■ **Prompt**: Exact copies of all the lines below are wanted, without a single picture.
=== Section Start ===
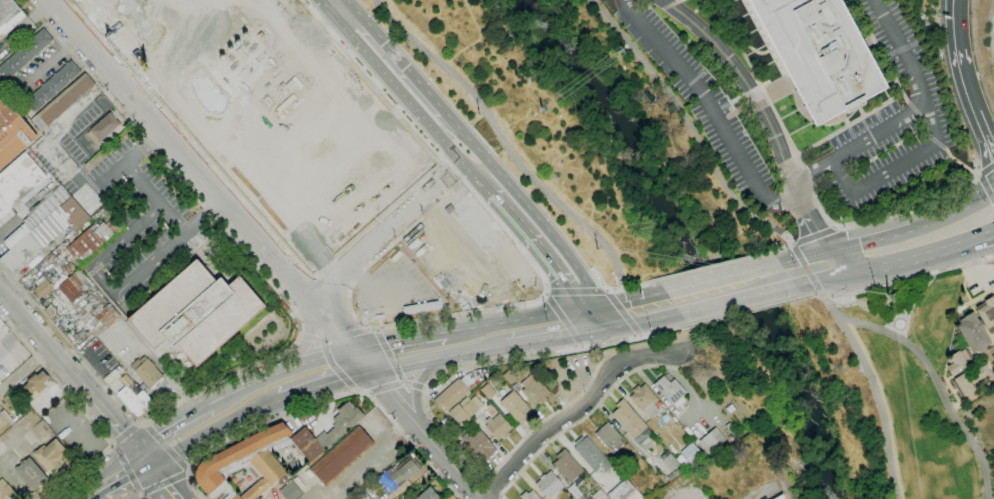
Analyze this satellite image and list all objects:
road: (348, 1)
road: (666, 3)
road: (675, 3)
road: (327, 8)
road: (342, 9)
building: (9, 16)
road: (327, 21)
river: (544, 25)
road: (310, 37)
road: (187, 49)
road: (880, 51)
building: (25, 53)
building: (817, 54)
road: (397, 57)
road: (50, 59)
river: (578, 65)
road: (966, 78)
road: (757, 81)
building: (53, 85)
building: (0, 87)
building: (0, 88)
road: (777, 89)
building: (15, 90)
road: (752, 90)
parking lot: (699, 96)
road: (737, 98)
road: (754, 98)
road: (755, 99)
building: (62, 102)
building: (217, 105)
road: (412, 105)
road: (721, 106)
road: (711, 109)
road: (736, 110)
road: (860, 111)
power tower: (477, 114)
road: (908, 115)
road: (722, 119)
parking lot: (890, 123)
road: (849, 124)
road: (924, 126)
building: (104, 127)
road: (690, 127)
park: (588, 132)
building: (12, 133)
road: (162, 133)
road: (46, 136)
building: (345, 137)
road: (503, 143)
road: (429, 145)
road: (958, 162)
road: (125, 163)
road: (894, 167)
road: (987, 170)
road: (978, 174)
road: (808, 176)
building: (19, 185)
road: (986, 188)
road: (154, 199)
building: (338, 199)
road: (241, 200)
road: (527, 205)
road: (957, 211)
building: (38, 214)
building: (74, 214)
road: (890, 216)
building: (476, 223)
road: (835, 227)
building: (49, 228)
road: (818, 231)
road: (795, 233)
road: (125, 236)
road: (813, 236)
road: (988, 239)
building: (94, 240)
road: (875, 240)
road: (372, 241)
road: (169, 247)
road: (783, 247)
road: (537, 249)
traffic signals: (831, 251)
power tower: (599, 252)
building: (20, 254)
road: (816, 254)
road: (915, 259)
road: (790, 260)
road: (803, 262)
road: (839, 263)
road: (714, 266)
traffic signals: (847, 275)
road: (722, 277)
road: (831, 278)
road: (103, 280)
road: (296, 282)
road: (898, 282)
road: (804, 283)
river: (726, 284)
building: (75, 285)
road: (631, 285)
building: (47, 287)
building: (993, 287)
road: (576, 290)
power tower: (887, 295)
road: (634, 299)
road: (736, 299)
traffic signals: (604, 305)
road: (589, 307)
traffic signals: (575, 310)
building: (49, 311)
road: (744, 311)
building: (196, 312)
road: (623, 312)
building: (987, 314)
road: (297, 315)
road: (611, 315)
road: (530, 317)
building: (97, 319)
road: (582, 320)
road: (648, 320)
road: (562, 321)
road: (361, 322)
building: (1, 323)
traffic signals: (618, 326)
road: (367, 328)
road: (603, 328)
road: (32, 329)
road: (376, 330)
traffic signals: (589, 331)
building: (973, 333)
flagpole: (292, 334)
road: (343, 335)
road: (302, 336)
road: (420, 336)
road: (313, 338)
road: (548, 338)
road: (308, 340)
road: (991, 349)
traffic signals: (354, 350)
road: (391, 357)
road: (438, 357)
building: (959, 361)
road: (301, 364)
road: (334, 366)
road: (927, 367)
traffic signals: (371, 370)
building: (145, 371)
road: (25, 373)
building: (978, 374)
building: (509, 376)
road: (56, 379)
road: (420, 380)
road: (325, 383)
building: (36, 384)
road: (414, 384)
building: (963, 384)
road: (388, 386)
road: (426, 388)
building: (534, 390)
road: (354, 391)
building: (671, 391)
park: (853, 391)
building: (488, 392)
road: (370, 393)
road: (230, 394)
building: (451, 394)
road: (425, 395)
road: (971, 396)
building: (134, 398)
road: (395, 398)
building: (645, 400)
road: (323, 402)
road: (877, 404)
building: (515, 406)
road: (596, 407)
building: (463, 411)
road: (572, 411)
road: (104, 412)
building: (630, 421)
road: (170, 424)
building: (340, 424)
road: (136, 425)
road: (144, 426)
building: (497, 427)
road: (212, 431)
road: (124, 434)
building: (609, 437)
building: (710, 441)
road: (114, 444)
building: (479, 444)
road: (114, 447)
road: (167, 448)
building: (591, 454)
building: (687, 454)
building: (50, 455)
building: (341, 457)
traffic signals: (143, 458)
building: (254, 461)
building: (567, 466)
road: (128, 470)
road: (188, 470)
road: (82, 472)
building: (31, 473)
road: (118, 475)
road: (188, 475)
building: (397, 475)
road: (160, 478)
road: (164, 483)
road: (495, 483)
building: (548, 485)
building: (621, 490)
building: (7, 491)
building: (289, 491)
building: (574, 491)
road: (140, 493)
road: (142, 493)
building: (428, 494)
road: (86, 495)
building: (362, 495)
building: (529, 495)
road: (142, 496)
road: (986, 496)
road: (175, 497)
building: (779, 497)
building: (256, 498)
building: (260, 498)

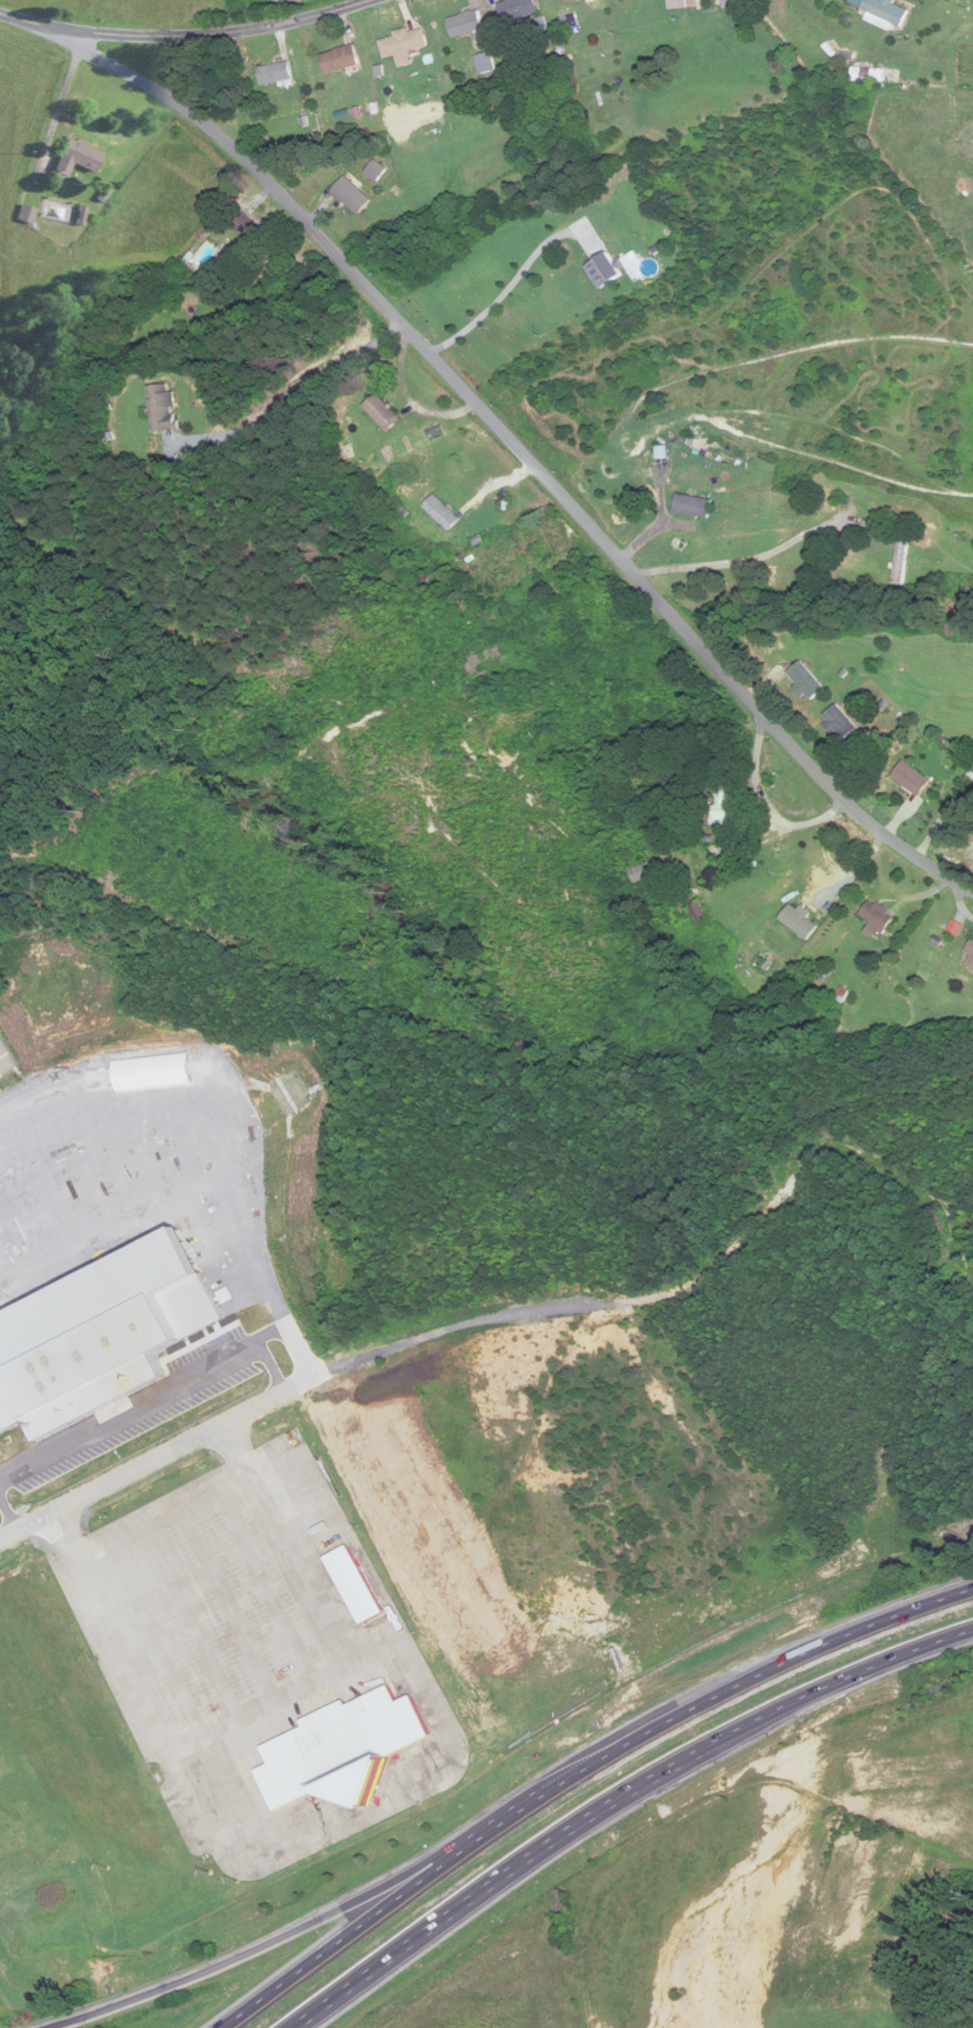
=== Section End ===
■ **Response**:
Analyze this satellite image and list all objects:
road: (348, 1)
road: (666, 3)
road: (675, 3)
road: (327, 8)
road: (342, 9)
building: (9, 16)
road: (327, 21)
river: (544, 25)
road: (310, 37)
road: (187, 49)
road: (880, 51)
building: (25, 53)
building: (817, 54)
road: (397, 57)
road: (50, 59)
river: (578, 65)
road: (966, 78)
road: (757, 81)
building: (53, 85)
building: (0, 87)
building: (0, 88)
road: (777, 89)
building: (15, 90)
road: (752, 90)
parking lot: (699, 96)
road: (737, 98)
road: (754, 98)
road: (755, 99)
building: (62, 102)
building: (217, 105)
road: (412, 105)
road: (721, 106)
road: (711, 109)
road: (736, 110)
road: (860, 111)
power tower: (477, 114)
road: (908, 115)
road: (722, 119)
parking lot: (890, 123)
road: (849, 124)
road: (924, 126)
building: (104, 127)
road: (690, 127)
park: (588, 132)
building: (12, 133)
road: (162, 133)
road: (46, 136)
building: (345, 137)
road: (503, 143)
road: (429, 145)
road: (958, 162)
road: (125, 163)
road: (894, 167)
road: (987, 170)
road: (978, 174)
road: (808, 176)
building: (19, 185)
road: (986, 188)
road: (154, 199)
building: (338, 199)
road: (241, 200)
road: (527, 205)
road: (957, 211)
building: (38, 214)
building: (74, 214)
road: (890, 216)
building: (476, 223)
road: (835, 227)
building: (49, 228)
road: (818, 231)
road: (795, 233)
road: (125, 236)
road: (813, 236)
road: (988, 239)
building: (94, 240)
road: (875, 240)
road: (372, 241)
road: (169, 247)
road: (783, 247)
road: (537, 249)
traffic signals: (831, 251)
power tower: (599, 252)
building: (20, 254)
road: (816, 254)
road: (915, 259)
road: (790, 260)
road: (803, 262)
road: (839, 263)
road: (714, 266)
traffic signals: (847, 275)
road: (722, 277)
road: (831, 278)
road: (103, 280)
road: (296, 282)
road: (898, 282)
road: (804, 283)
river: (726, 284)
building: (75, 285)
road: (631, 285)
building: (47, 287)
building: (993, 287)
road: (576, 290)
power tower: (887, 295)
road: (634, 299)
road: (736, 299)
traffic signals: (604, 305)
road: (589, 307)
traffic signals: (575, 310)
building: (49, 311)
road: (744, 311)
building: (196, 312)
road: (623, 312)
building: (987, 314)
road: (297, 315)
road: (611, 315)
road: (530, 317)
building: (97, 319)
road: (582, 320)
road: (648, 320)
road: (562, 321)
road: (361, 322)
building: (1, 323)
traffic signals: (618, 326)
road: (367, 328)
road: (603, 328)
road: (32, 329)
road: (376, 330)
traffic signals: (589, 331)
building: (973, 333)
flagpole: (292, 334)
road: (343, 335)
road: (302, 336)
road: (420, 336)
road: (313, 338)
road: (548, 338)
road: (308, 340)
road: (991, 349)
traffic signals: (354, 350)
road: (391, 357)
road: (438, 357)
building: (959, 361)
road: (301, 364)
road: (334, 366)
road: (927, 367)
traffic signals: (371, 370)
building: (145, 371)
road: (25, 373)
building: (978, 374)
building: (509, 376)
road: (56, 379)
road: (420, 380)
road: (325, 383)
building: (36, 384)
road: (414, 384)
building: (963, 384)
road: (388, 386)
road: (426, 388)
building: (534, 390)
road: (354, 391)
building: (671, 391)
park: (853, 391)
building: (488, 392)
road: (370, 393)
road: (230, 394)
building: (451, 394)
road: (425, 395)
road: (971, 396)
building: (134, 398)
road: (395, 398)
building: (645, 400)
road: (323, 402)
road: (877, 404)
building: (515, 406)
road: (596, 407)
building: (463, 411)
road: (572, 411)
road: (104, 412)
building: (630, 421)
road: (170, 424)
building: (340, 424)
road: (136, 425)
road: (144, 426)
building: (497, 427)
road: (212, 431)
road: (124, 434)
building: (609, 437)
building: (710, 441)
road: (114, 444)
building: (479, 444)
road: (114, 447)
road: (167, 448)
building: (591, 454)
building: (687, 454)
building: (50, 455)
building: (341, 457)
traffic signals: (143, 458)
building: (254, 461)
building: (567, 466)
road: (128, 470)
road: (188, 470)
road: (82, 472)
building: (31, 473)
road: (118, 475)
road: (188, 475)
building: (397, 475)
road: (160, 478)
road: (164, 483)
road: (495, 483)
building: (548, 485)
building: (621, 490)
building: (7, 491)
building: (289, 491)
building: (574, 491)
road: (140, 493)
road: (142, 493)
building: (428, 494)
road: (86, 495)
building: (362, 495)
building: (529, 495)
road: (142, 496)
road: (986, 496)
road: (175, 497)
building: (779, 497)
building: (256, 498)
building: (260, 498)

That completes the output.